WORK TO BE COMPLETED: Count the lines of the material that contain the string "clef" and give only the number.

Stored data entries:
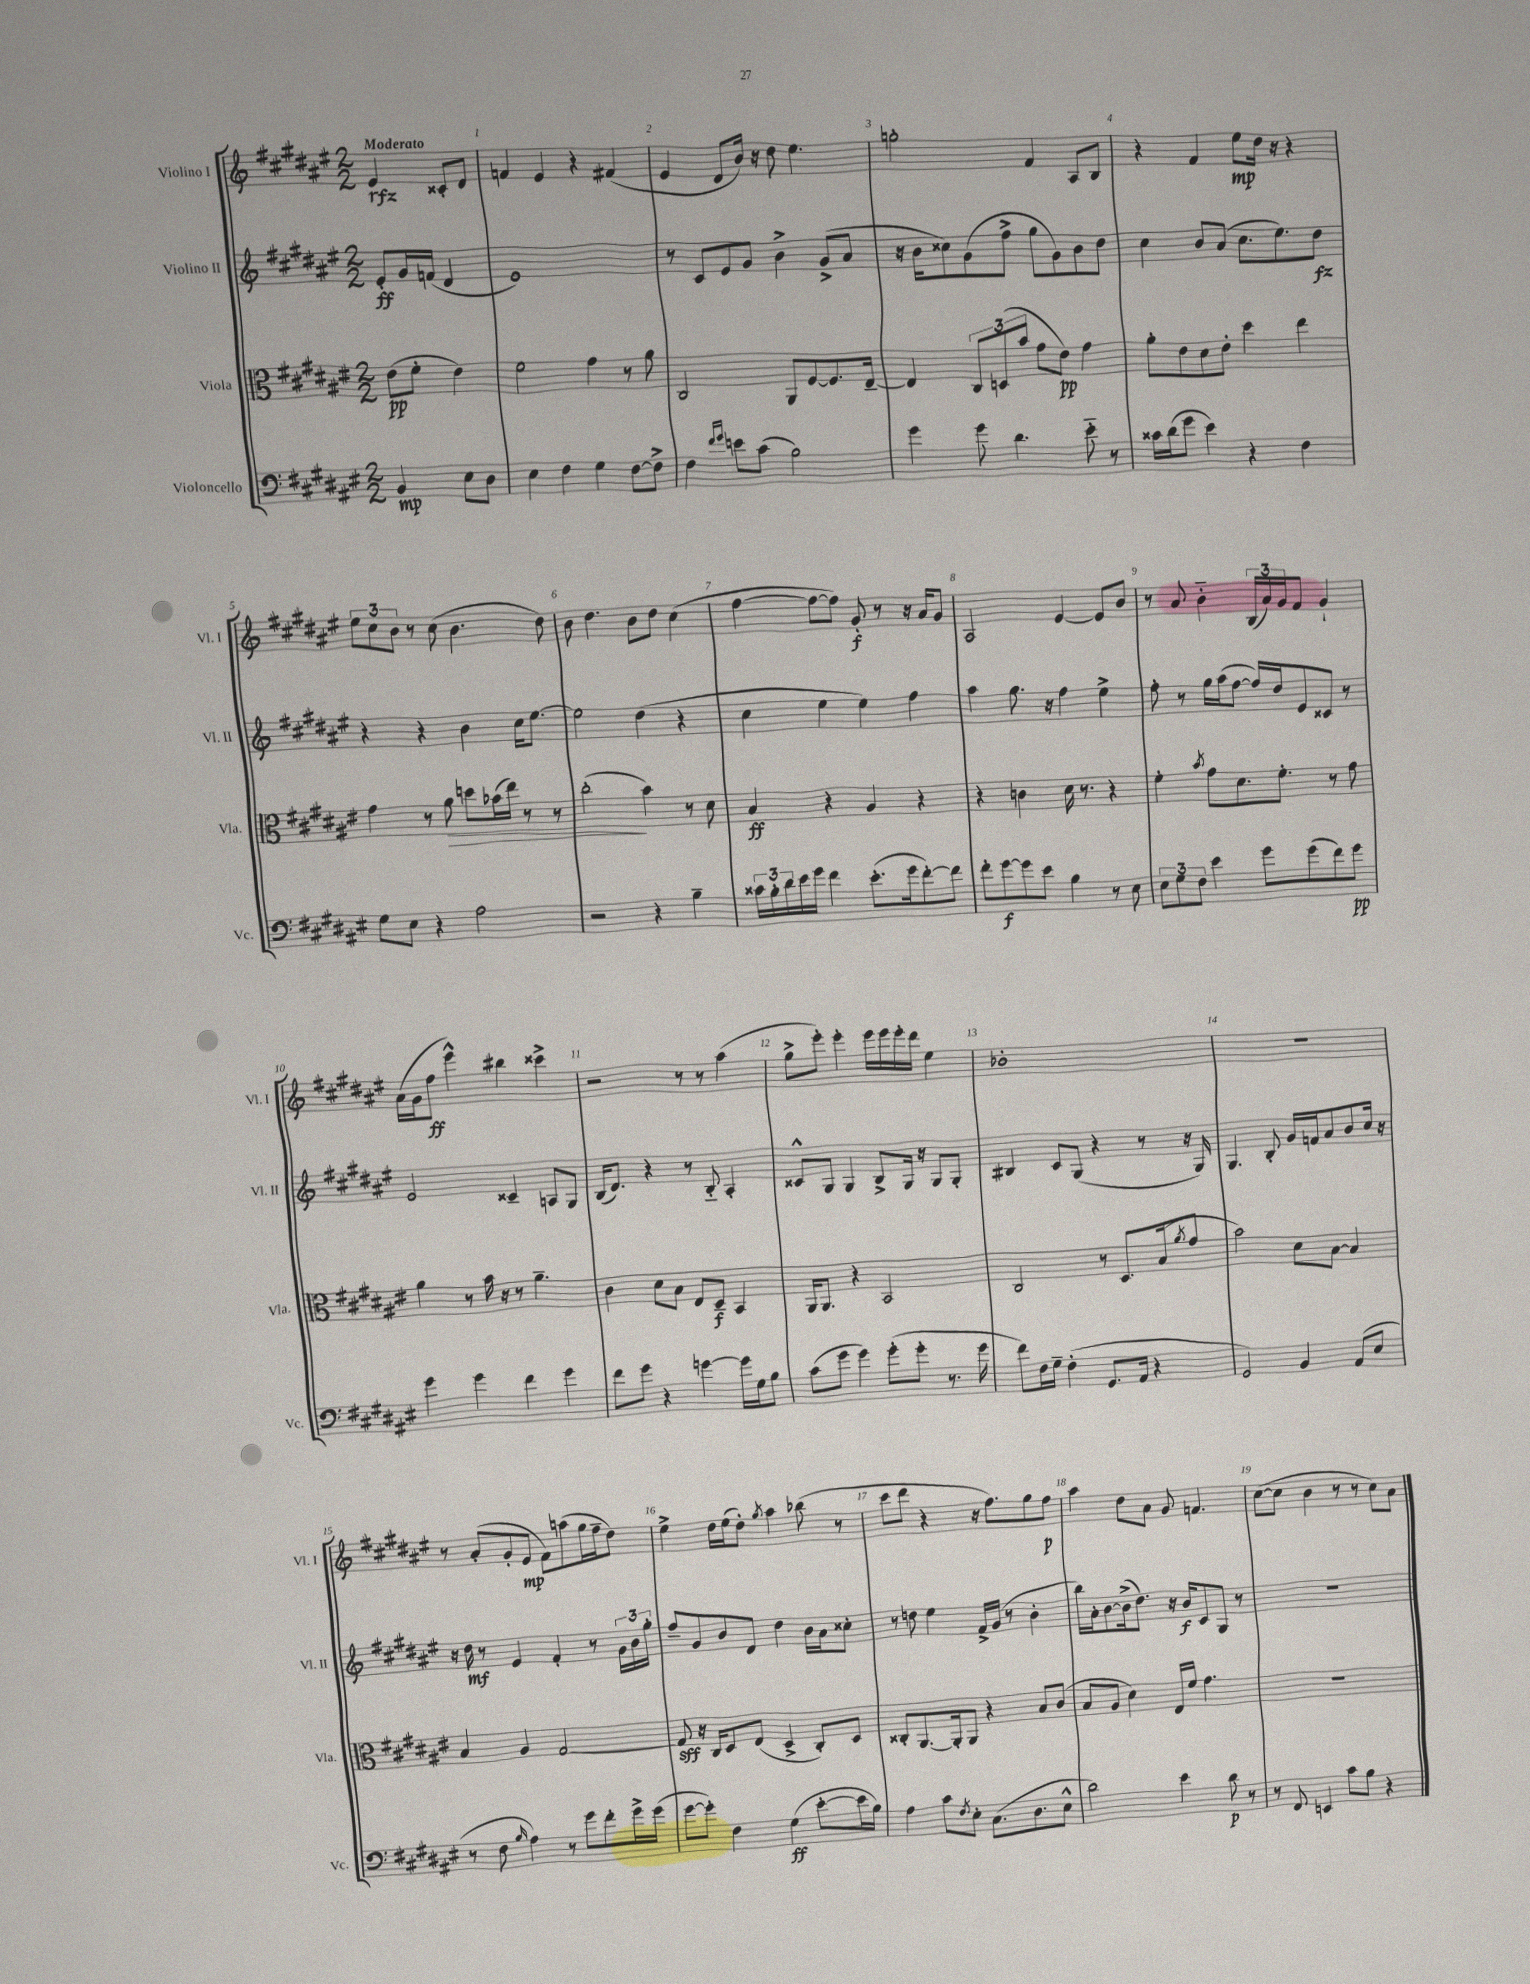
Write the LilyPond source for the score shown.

<<
\new StaffGroup <<
\new Staff = "s0" \with { instrumentName = "Violino I" shortInstrumentName = "Vl. I" } {
    \clef treble \key fis \major \numericTimeSignature \time 2/2 \partial 2 \tempo "Moderato"
    eis'4\rfz cisis'8-. dis'8 |
    f'4 eis'4 r4 fis'4( |
    eis'4 dis'8 b'16) r16 dis''8 eis''4. |
    g''2-. fis'4 ais8 b8 |
    r4 fis'4 eis''8\mp dis''16 r16 r4 |
    \tuplet 3/2 { eis''8 cis''8 b'8 } r8 cis''8( b'4. dis''8) |
    b'8 dis''4. b'8 dis''8 cis''4( |
    fis''4~ fis''8~ fis''8) gis'8-.\f r8 r16 ais'16 gis'8 |
    ais2 eis'4~ eis'8 b'8 |
    r8 ais'8 b'4-_ \tuplet 3/2 { b16( ais'16) gis'16 } fis'8 gis'4-! |
    ais'16( gis'16 fis''8\ff eis'''4-^) bis''4 cisis'''4-> |
    r2 r8 r8 ais''4( |
    gis''8-> eis'''8-.) eis'''4-. eis'''16 eis'''16 eis'''16-. dis'''16 eis''4 |
    bes'1-. |
    R1 |
    r8 ais'8-.( gis'8-. eis'8\mp fis'8) a''8( gis''16 fis''16-- dis''8) |
    eis''4-> dis''16 eis''16( dis''8-.) \acciaccatura { gis''8 } ais''4 bes''8( r8 |
    cis'''8 dis'''8 r4 r16 fis''8.) gis''8 fis''8\p |
    ais''4 dis''8 ais'8 gis'8 f'4. |
    cis''8~( cis''8 b'4 r8 r8 cis''8) ais'8 \bar "|." |
}
\new Staff = "s1" \with { instrumentName = "Violino II" shortInstrumentName = "Vl. II" } {
    \clef treble \key fis \major \numericTimeSignature \time 2/2 \partial 2
    eis'8-.\ff gis'16 f'16( dis'4 |
    eis'1) |
    r8 cis'8 eis'8 gis'8 b'4-> gis'8->( ais'8 |
    r16 b'16 cisis''8) gis'8( fis''8-> gis''8 gis'8) b'8 dis''8 |
    cis''4 b'8 ais'8( cis''8. eis''8.) dis''8\fz |
    r4 r4 b'4 cis''16 eis''8.~ |
    eis''2 dis''4( r4 |
    cis''4 eis''4 eis''4) fis''4 |
    ais''4 gis''8. r16 fis''4 eis''4-> |
    fis''8-. r8 gis''16 ais''16( fis''8~ fis''16) dis''16 eis'8 cisis'8 r8 |
    eis'2 cisis'4-- a8 gis8 |
    b16( dis'8.) r4 r8 b8-_ ais4-. |
    cisis'8-^ gis8 gis4 b8-> gis16 r16 gis8 gis8-. |
    bis4 cis'8 gis8( r4 r8 r16 gis16) |
    gis4. b8-. gis'16 f'16 ais'8 b'8 cis''16 r16 |
    r16 dis''16\mf r8 eis'4 fis'4-. r8 \tuplet 3/2 { gis'16 b'16 gis''16-. } |
    fis''8-- gis'8 b'8 dis'8 dis''4 b'16 ais'16 cisis''8-. |
    r8 d''8 eis''4 fis'16-> gis'16( r8 b'4-. |
    b''16) ais'16-. b'8~ b'16->( dis''8.) r16 b'16\f cis'8 gis8 r8 |
    R1 \bar "|." |
}
\new Staff = "s2" \with { instrumentName = "Viola" shortInstrumentName = "Vla." } {
    \clef alto \key fis \major \numericTimeSignature \time 2/2 \partial 2
    eis'8\pp( fis'8-. eis'4) |
    fis'2 gis'4 r8 ais'8 |
    cis2 ais,8 fis8~ fis8. eis16~-- |
    eis4 \tuplet 3/2 { cis8 d8( b'8 } gis'8 eis'8\pp) gis'4 |
    ais'8-. eis'8 dis'8 eis'8-. dis''4 eis''4 |
    gis'4 r8 ais'8\> d''8 bes'16( eis''16) r8 r8 |
    cis''2-.\!( b'4) r8 dis'8 |
    b4\ff r4 ais4 r4 |
    r4 c'4 dis'16 r8. r4 |
    fis'4-. \acciaccatura { b'8 } gis'8 dis'8. fis'8.-. r8 gis'8 |
    ais'4 r8 b'16 r16 r8 ais'4.-- |
    cis'4 dis'8 b8 eis8 dis8--\f b,4 |
    ais,16 ais,8. r4 b,2 |
    cis2 r8 dis8. b16( \acciaccatura { ais'8 } gis'8 |
    b'2) dis'8 b8~ b4 |
    b4 ais4 gis2~ |
    gis8\sff r16 cis16 dis8 eis8( dis4-> cis8-.) dis8 |
    cisis8-. ais,8.~ ais,16-. ais,8 r4 b8 cis'8( |
    b8 ais8 dis'4) eis16 fis'16 gis'4. |
    R1 \bar "|." |
}
\new Staff = "s3" \with { instrumentName = "Violoncello" shortInstrumentName = "Vc." } {
    \clef bass \key fis \major \numericTimeSignature \time 2/2 \partial 2
    b,4\mp eis8 dis8 |
    eis4 fis4 gis4 fis8~ fis8-> |
    fis4 \grace { fis'16 gis'16 } e'8 cis'8( b2) |
    gis'4 gis'8 dis'4. eis'8-_ r8 |
    cisis'16 dis'16( gis'8 eis'4) r4 fis4 |
    gis8 eis8 r4 ais2 |
    r2 r4 b4-- |
    \tuplet 3/2 { cisis'16 b16-. dis'16 } eis'16 gis'16 fis'4 eis'8.-.( gis'16 fis'8~-.) fis'8 |
    fis'8-. gis'8~\f gis'8 eis'8 b4 r8 eis8 |
    \tuplet 3/2 { eis8 gis8 fis8 } eis'4 gis'8 gis'8( fis'8) gis'8\pp |
    gis'4 gis'4 fis'4 gis'4 |
    fis'8 gis'8 r4 g'4~ g'16 gis16 b8 |
    cis'8( gis'8 gis'4) gis'8-.( gis'8-. r8. gis'16 |
    fis'8) fis16 gis16-- fis4-.( gis,8. ais,16 r4 |
    gis,2) b,4 ais,8( eis8 |
    r8 fis8 \grace { b16 } ais4) r8 gis'8 fis'8-. gis'16-> gis'16( |
    gis'8~ gis'8-.) fis4 gis4\ff( eis'8~-. eis'16 b16) |
    ais4 cis'8 \acciaccatura { fis8 } eis8-. cis8.( dis8. eis8-^ |
    dis'2) eis'4 dis'8\p r8 |
    r8 fis,8 e,4 cis'8 b8 r4 \bar "|." |
}
>>
>>
\layout { \context { \Score \override BarNumber.break-visibility = ##(#f #t #t) barNumberVisibility = #all-bar-numbers-visible } }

PROBLEM SOLUTION: 4